Where does the word "objects" occur in the entries below? Copy every line that has it.
--- START ---
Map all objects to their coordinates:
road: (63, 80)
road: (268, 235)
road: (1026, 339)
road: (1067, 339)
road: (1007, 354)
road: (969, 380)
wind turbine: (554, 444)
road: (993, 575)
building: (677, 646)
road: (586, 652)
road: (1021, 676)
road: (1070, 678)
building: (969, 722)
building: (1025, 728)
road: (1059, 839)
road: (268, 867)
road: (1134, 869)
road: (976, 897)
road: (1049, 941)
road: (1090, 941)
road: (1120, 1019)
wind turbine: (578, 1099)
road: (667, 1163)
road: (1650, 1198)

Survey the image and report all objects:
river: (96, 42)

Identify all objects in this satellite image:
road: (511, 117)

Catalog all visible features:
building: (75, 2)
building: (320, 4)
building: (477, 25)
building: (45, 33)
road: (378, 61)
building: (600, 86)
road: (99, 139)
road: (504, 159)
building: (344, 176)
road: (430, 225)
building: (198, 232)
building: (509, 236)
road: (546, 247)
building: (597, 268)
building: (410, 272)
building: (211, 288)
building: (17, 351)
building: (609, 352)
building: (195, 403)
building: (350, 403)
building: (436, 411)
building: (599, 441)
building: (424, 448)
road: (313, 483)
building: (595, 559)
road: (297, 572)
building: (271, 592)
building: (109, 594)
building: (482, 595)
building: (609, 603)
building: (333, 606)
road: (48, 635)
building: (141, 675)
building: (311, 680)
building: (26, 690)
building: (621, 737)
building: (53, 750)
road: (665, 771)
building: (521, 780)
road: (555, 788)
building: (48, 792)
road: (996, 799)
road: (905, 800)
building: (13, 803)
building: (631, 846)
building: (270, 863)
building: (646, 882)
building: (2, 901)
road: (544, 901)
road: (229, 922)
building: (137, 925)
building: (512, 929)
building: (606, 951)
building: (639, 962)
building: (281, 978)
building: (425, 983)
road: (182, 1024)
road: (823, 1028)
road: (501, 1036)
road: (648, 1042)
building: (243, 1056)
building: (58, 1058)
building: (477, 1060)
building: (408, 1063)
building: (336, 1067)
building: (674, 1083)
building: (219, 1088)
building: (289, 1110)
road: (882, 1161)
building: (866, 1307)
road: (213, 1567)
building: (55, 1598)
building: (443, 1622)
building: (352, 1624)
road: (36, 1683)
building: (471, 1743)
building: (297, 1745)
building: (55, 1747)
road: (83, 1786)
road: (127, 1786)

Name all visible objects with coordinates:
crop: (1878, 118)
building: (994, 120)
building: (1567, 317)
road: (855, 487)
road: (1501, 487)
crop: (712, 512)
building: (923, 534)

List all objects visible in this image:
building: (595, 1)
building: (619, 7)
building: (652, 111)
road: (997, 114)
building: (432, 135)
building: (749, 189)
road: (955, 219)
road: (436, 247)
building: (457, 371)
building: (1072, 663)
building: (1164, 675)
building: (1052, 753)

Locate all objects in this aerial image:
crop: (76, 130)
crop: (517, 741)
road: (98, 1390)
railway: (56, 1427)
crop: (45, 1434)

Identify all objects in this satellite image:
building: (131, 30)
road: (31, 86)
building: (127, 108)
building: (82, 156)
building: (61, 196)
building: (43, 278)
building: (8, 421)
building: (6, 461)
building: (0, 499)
--- END ---
Exercise result
Map all objects to their coordinates:
Survey the image and report all objects:
Identify all objects in this satellite image:
Name all visible objects with coordinates:
List all objects visible in this image:
Locate all objects in this aerial image:
Identify all objects in this satellite image:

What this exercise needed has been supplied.